> **Required action**: Make an exact copy, from the records below, of the lines from the line containing "R6: 220k (GND, SIG2) -> 220k (GND, VS)" to the line containing "R9: 18k (BUF2, GND) -> 680 (BUF2, GND)", both lines included, excluding pictures.

> **Data for this exercise**:

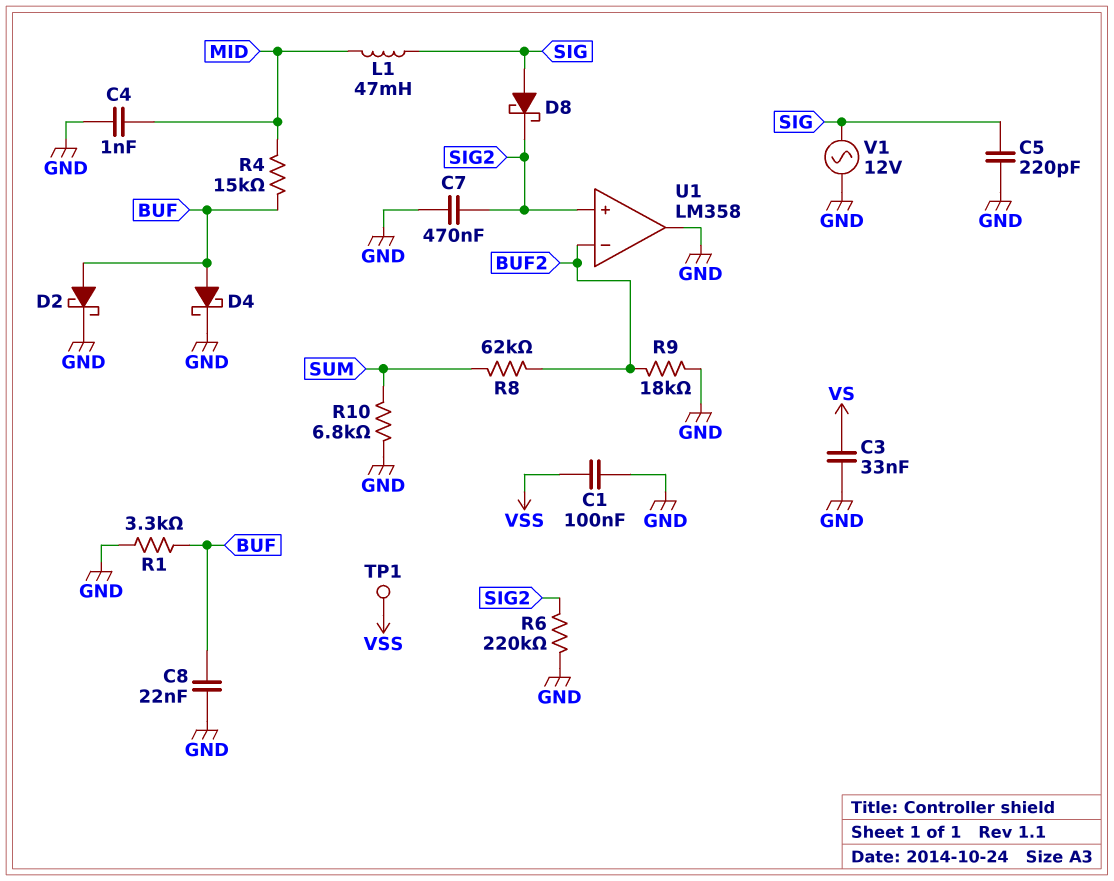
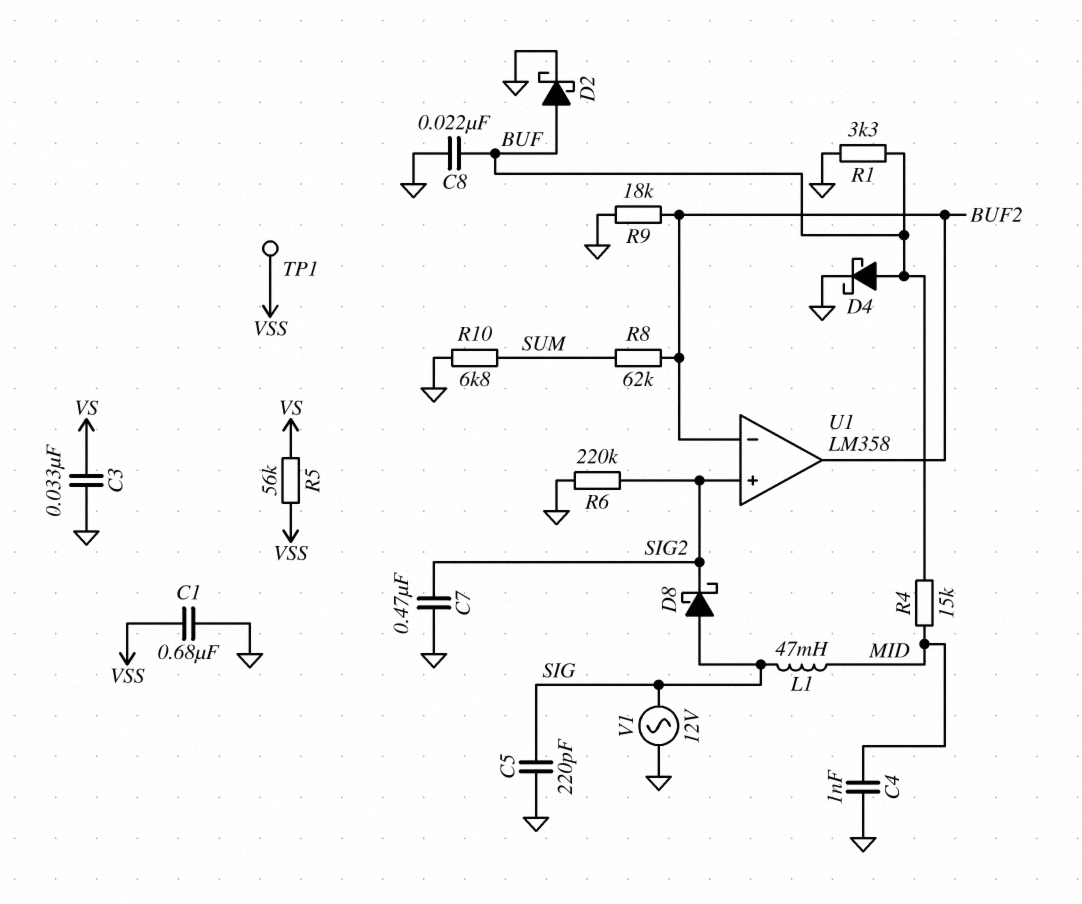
C1: 100nF (GND, VSS) -> 680nF (GND, VSS)
R5: none -> 56k (VS, VSS)
U1 pin out: GND -> BUF2

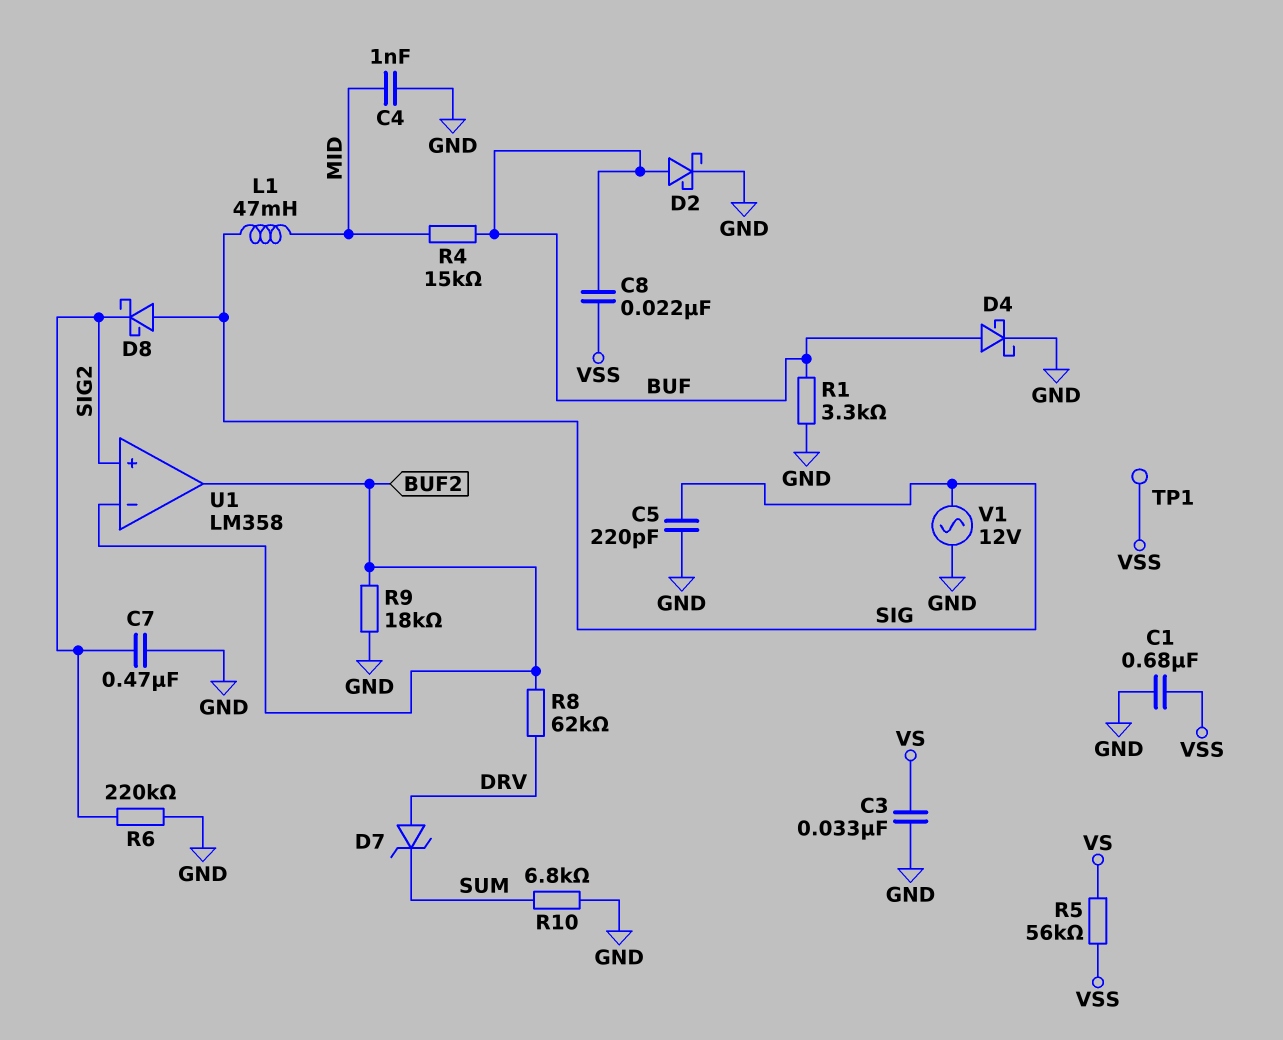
C8: 22nF (BUF, GND) -> 22nF (BUF, VSS)
D7: none -> zener (A DRV, K SUM)
R8: 62k (BUF2, SUM) -> 62k (BUF2, DRV)

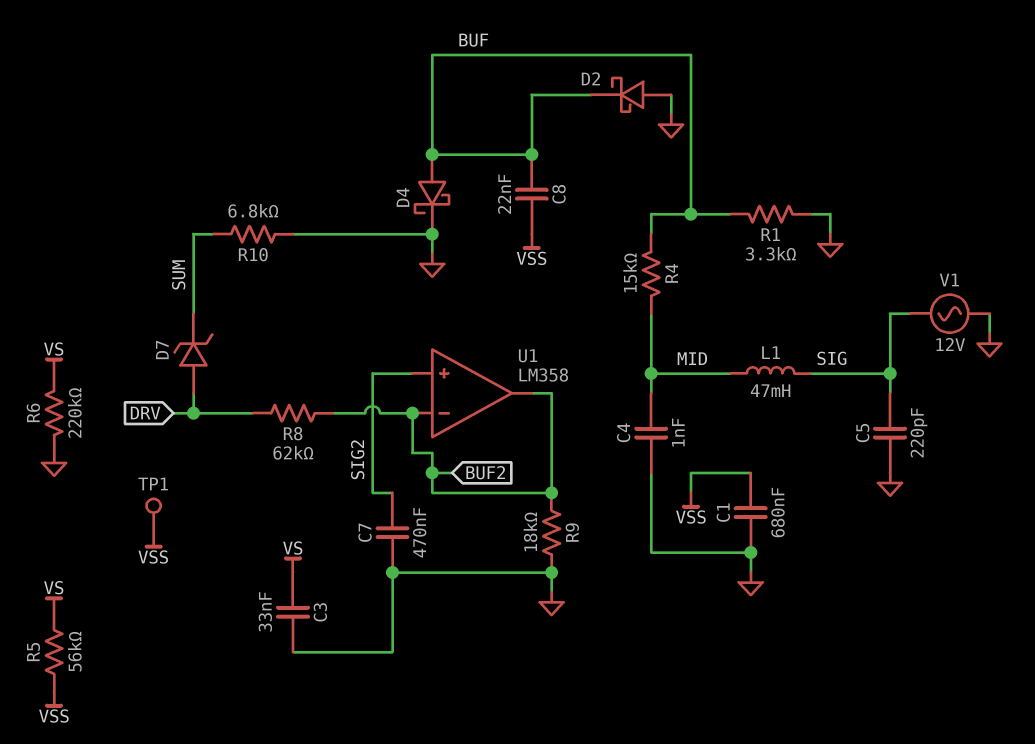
D2: schottky (A BUF, K GND) -> schottky (A GND, K BUF)
D8: schottky (A SIG, K SIG2) -> none
R6: 220k (GND, SIG2) -> 220k (GND, VS)

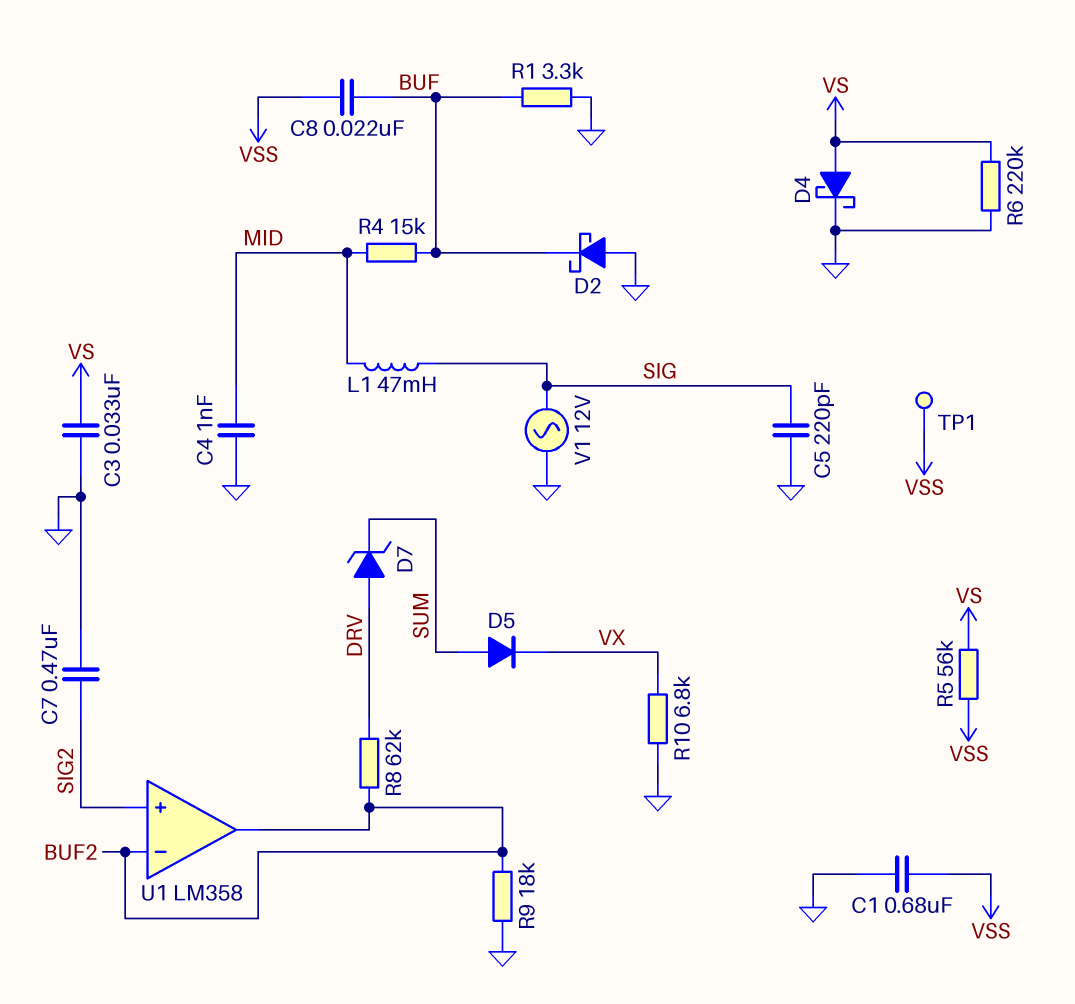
D4: schottky (A BUF, K GND) -> schottky (A VS, K GND)
D5: none -> diode (A SUM, K VX)
R10: 6.8k (GND, SUM) -> 6.8k (GND, VX)

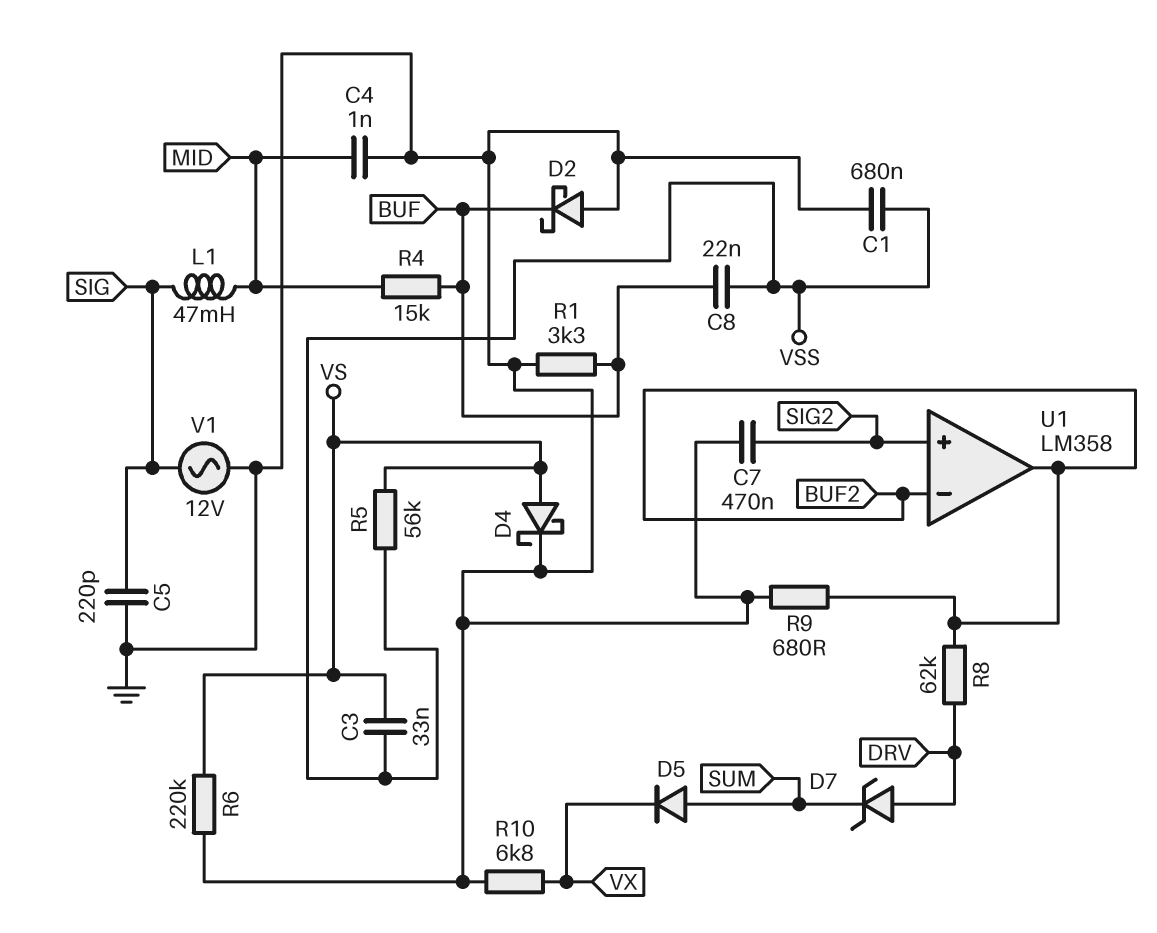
C3: 33nF (GND, VS) -> 33nF (VS, VSS)
R9: 18k (BUF2, GND) -> 680 (BUF2, GND)
TP1: test point (VSS) -> none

> **Answer box**:
R6: 220k (GND, SIG2) -> 220k (GND, VS)

D4: schottky (A BUF, K GND) -> schottky (A VS, K GND)
D5: none -> diode (A SUM, K VX)
R10: 6.8k (GND, SUM) -> 6.8k (GND, VX)

C3: 33nF (GND, VS) -> 33nF (VS, VSS)
R9: 18k (BUF2, GND) -> 680 (BUF2, GND)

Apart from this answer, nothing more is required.